(Task) Exclude all images and print the entries below exactly.
::::
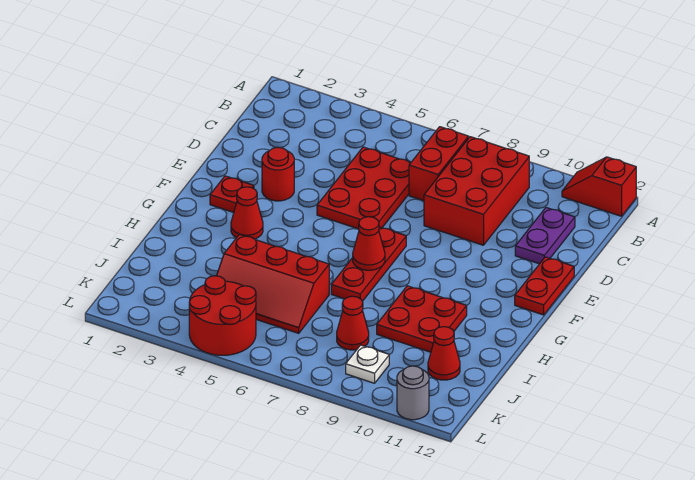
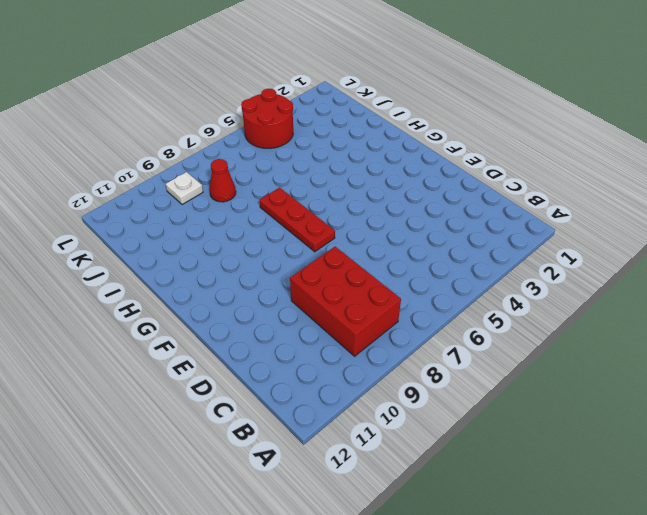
none -> red slope A11:A12 level 1 top 12
none -> red brick B7:C7 level 1
none -> red plate C5:E6 level 1

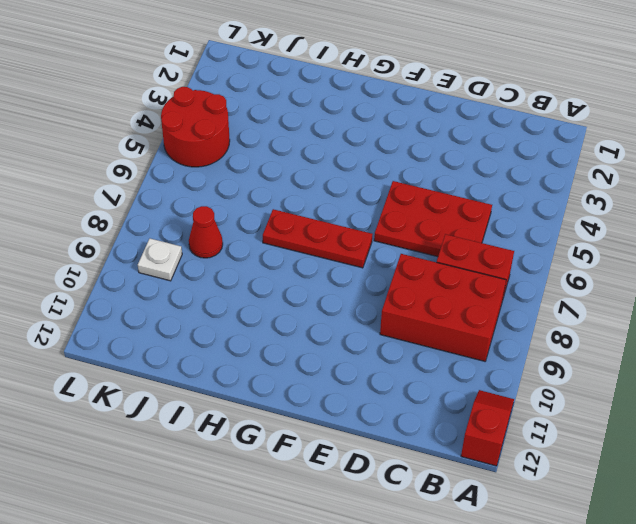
none -> purple plate C11:D11 level 1
none -> red round brick E3 level 1
none -> red plate E12:F12 level 1

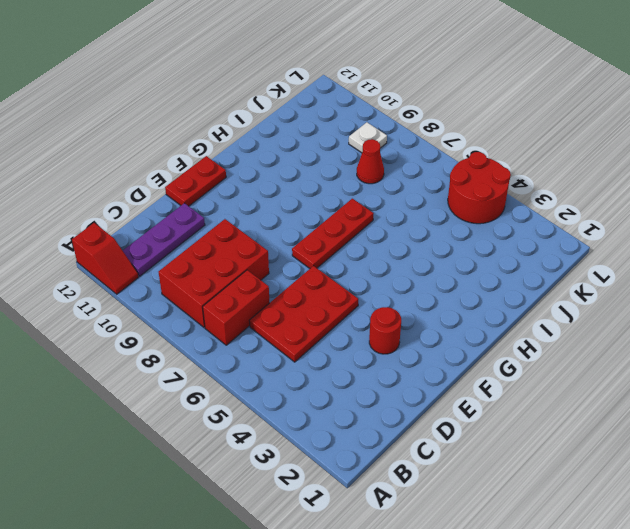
purple plate B11:D11 level 1 -> purple plate C11:D11 level 1
none -> red plate F2 level 1
none -> red cone G3 level 1
none -> red plate H9:I10 level 1

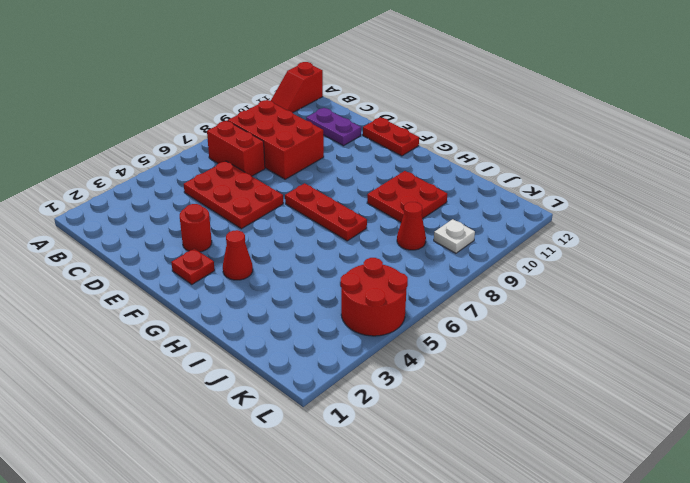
none -> red slope I4:J6 level 1 top I
none -> red cone J11 level 1
none -> grey round brick L11 level 1

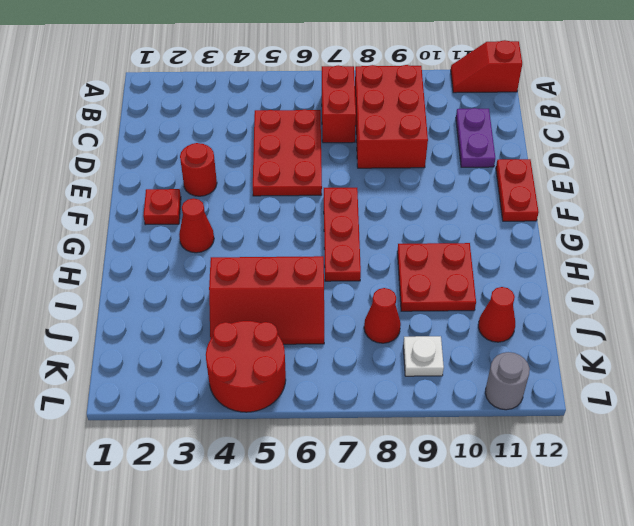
none -> red cone G7 level 2

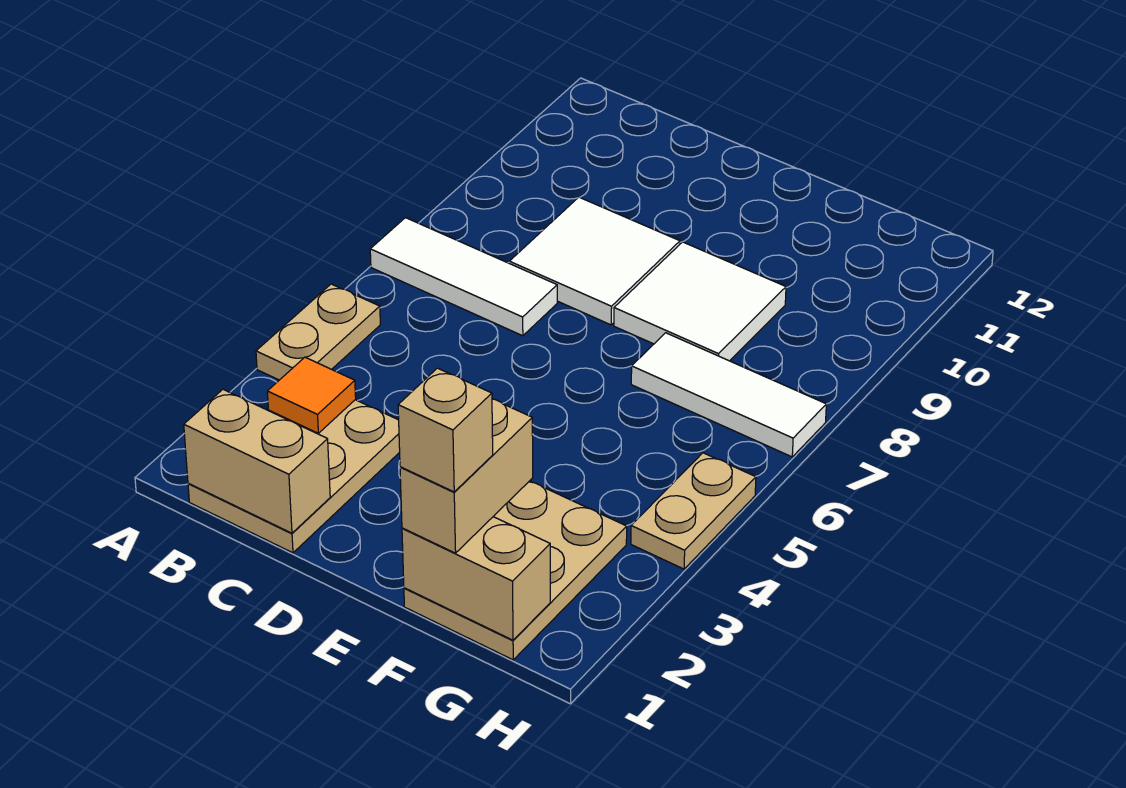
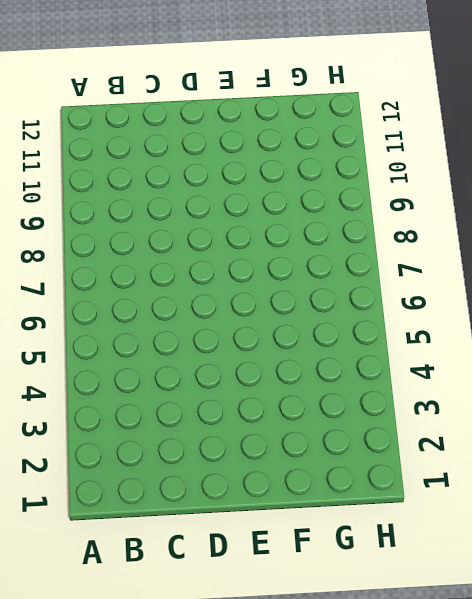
none -> tan plate A4:A5 level 1
none -> white tile A7:C7 level 1
none -> tan plate B1:C3 level 1

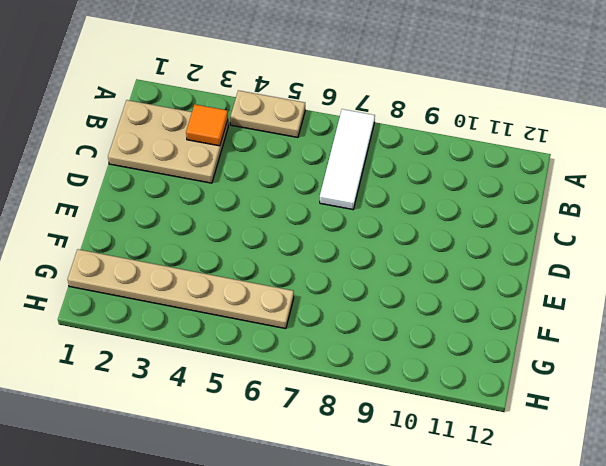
tan plate G1:G6 level 1 -> tan plate F1:G3 level 1
none -> white tile C8:D9 level 1
none -> white tile E8:F9 level 1
none -> white tile F7:H7 level 1

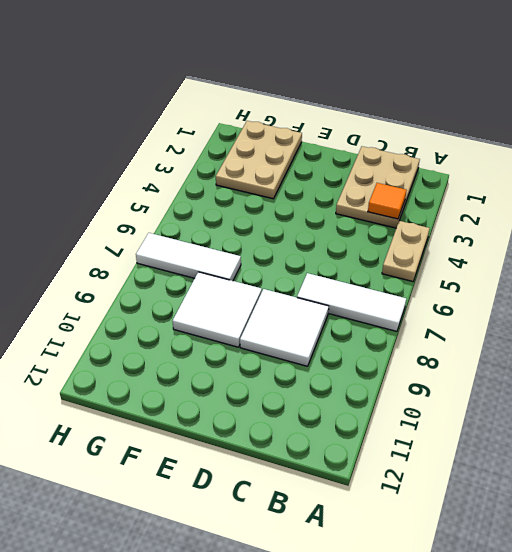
none -> tan plate H4:H5 level 1
none -> tan brick B1:C1 level 2
none -> tan brick F1:G1 level 2

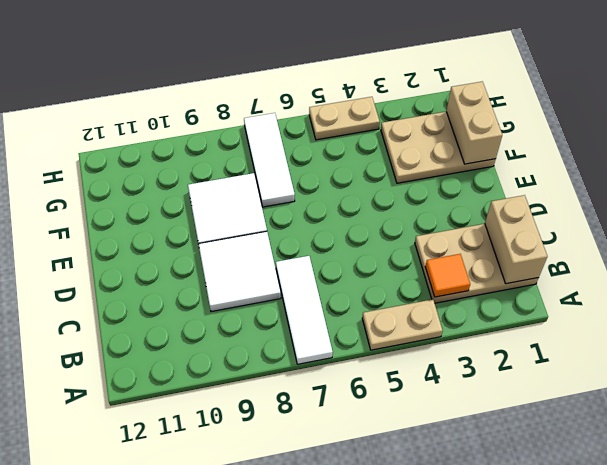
none -> tan brick F1:F2 level 3
none -> tan brick F1 level 4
::::
(Result of this task)
none -> red slope A11:A12 level 1 top 12
none -> red brick B7:C7 level 1
none -> red plate C5:E6 level 1

none -> purple plate C11:D11 level 1
none -> red round brick E3 level 1
none -> red plate E12:F12 level 1

purple plate B11:D11 level 1 -> purple plate C11:D11 level 1
none -> red plate F2 level 1
none -> red cone G3 level 1
none -> red plate H9:I10 level 1

none -> red slope I4:J6 level 1 top I
none -> red cone J11 level 1
none -> grey round brick L11 level 1

none -> red cone G7 level 2

none -> tan plate A4:A5 level 1
none -> white tile A7:C7 level 1
none -> tan plate B1:C3 level 1

tan plate G1:G6 level 1 -> tan plate F1:G3 level 1
none -> white tile C8:D9 level 1
none -> white tile E8:F9 level 1
none -> white tile F7:H7 level 1

none -> tan plate H4:H5 level 1
none -> tan brick B1:C1 level 2
none -> tan brick F1:G1 level 2

none -> tan brick F1:F2 level 3
none -> tan brick F1 level 4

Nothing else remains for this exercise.